ASSIGNED TASK »
What you return should be every line below, word for word, and none of the images.
BEGIN EXERCISE DATA
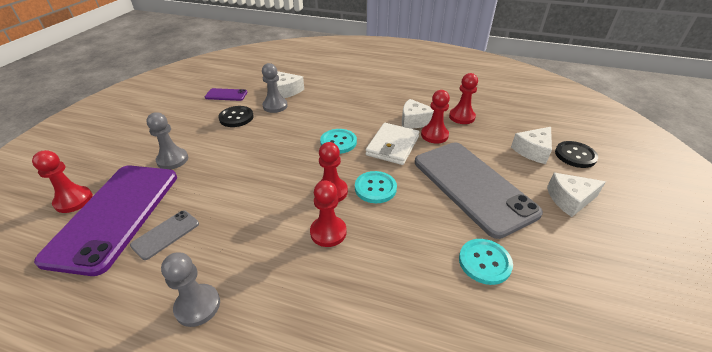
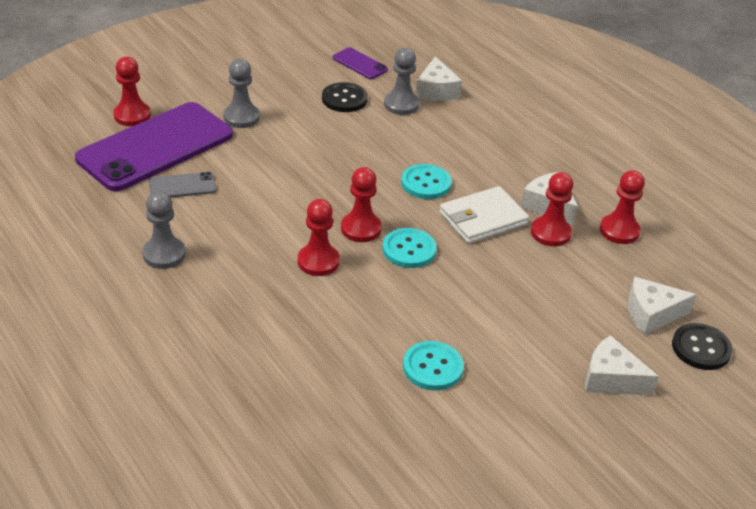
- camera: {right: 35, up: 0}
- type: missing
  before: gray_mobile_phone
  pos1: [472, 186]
END EXERCISE DATA
SOLUTION BELOW »
- camera: {right: 35, up: 0}
- type: missing
  before: gray_mobile_phone
  pos1: [472, 186]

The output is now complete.